Exercise:
Take the data below and extract the lines from the one with "sartén/verde 392 266" to the one with "queso/naranja 467 274", inclusive, exactly as written.

Records for this task:
○ ○ ○
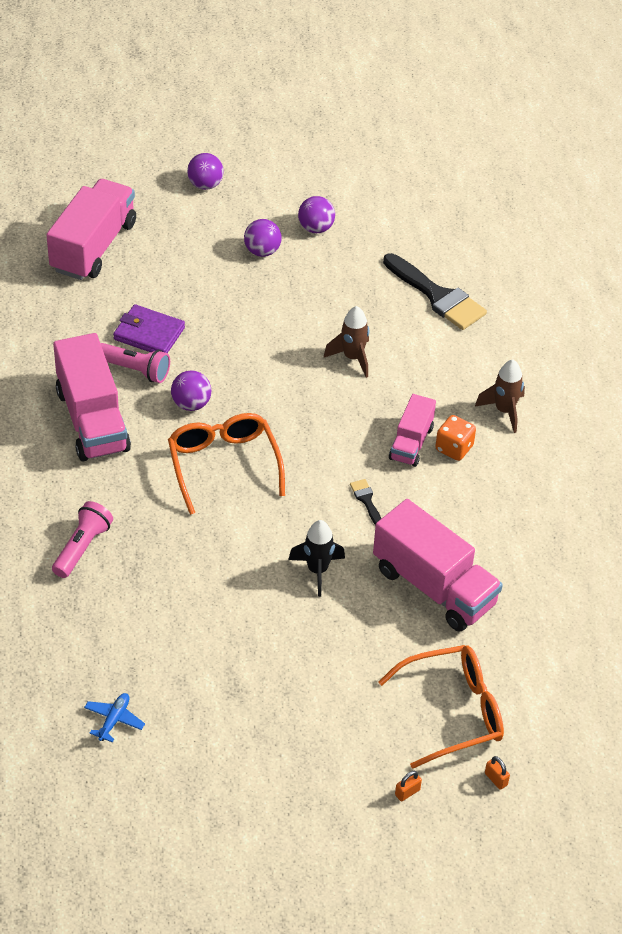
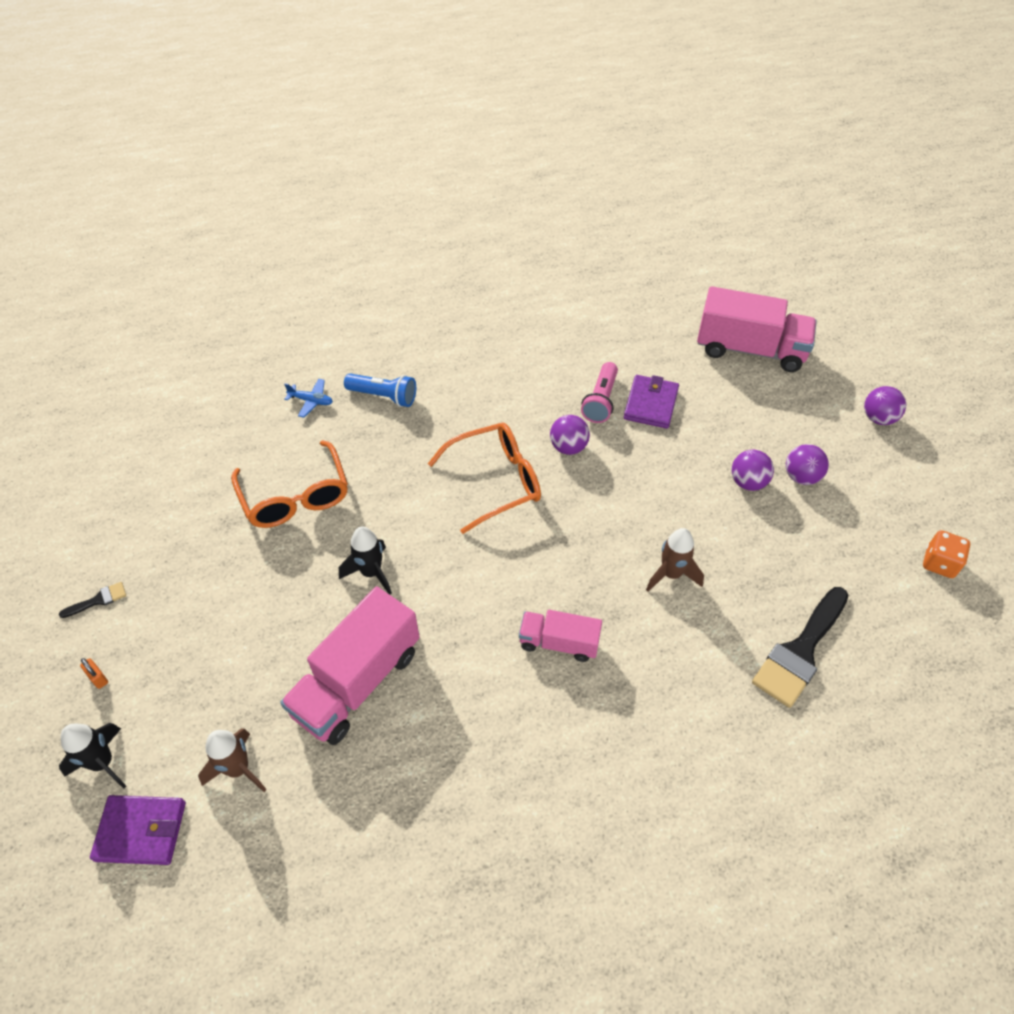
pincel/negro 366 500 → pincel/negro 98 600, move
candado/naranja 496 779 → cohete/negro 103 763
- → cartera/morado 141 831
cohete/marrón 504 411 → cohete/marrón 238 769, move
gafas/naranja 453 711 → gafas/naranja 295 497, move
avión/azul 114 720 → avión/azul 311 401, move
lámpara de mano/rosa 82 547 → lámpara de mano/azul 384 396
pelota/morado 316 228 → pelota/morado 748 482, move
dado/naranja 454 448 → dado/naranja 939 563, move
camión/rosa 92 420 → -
○ ○ ○
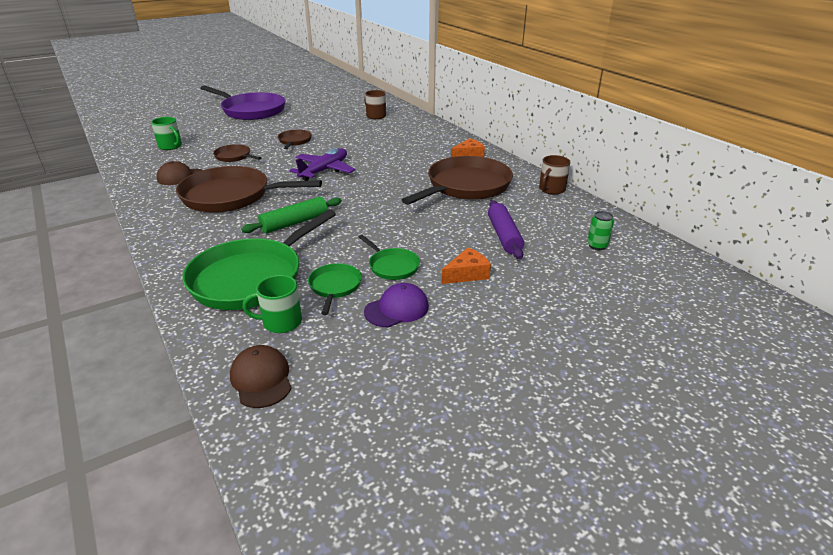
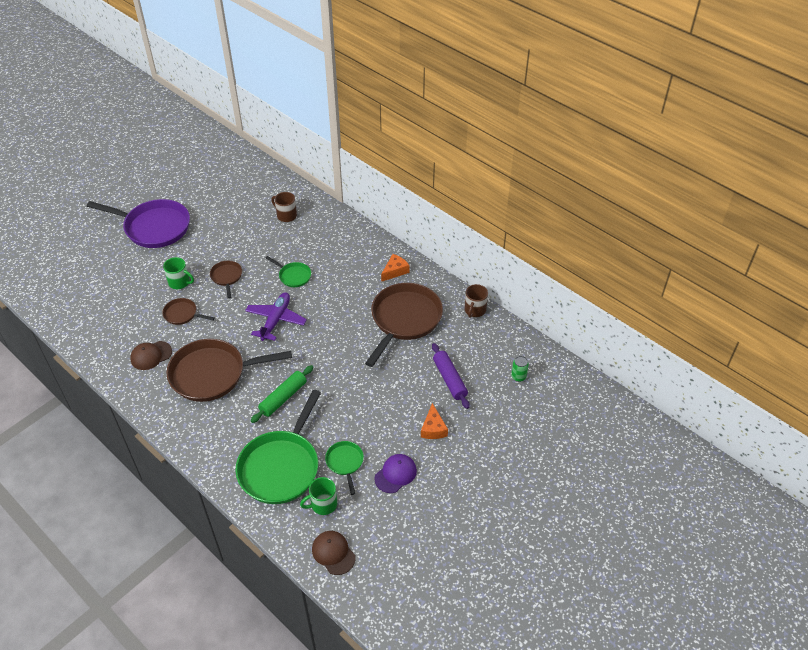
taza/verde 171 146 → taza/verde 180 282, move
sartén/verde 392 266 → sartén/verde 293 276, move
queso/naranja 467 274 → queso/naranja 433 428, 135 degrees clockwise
○ ○ ○
Task solution:
sartén/verde 392 266 → sartén/verde 293 276, move
queso/naranja 467 274 → queso/naranja 433 428, 135 degrees clockwise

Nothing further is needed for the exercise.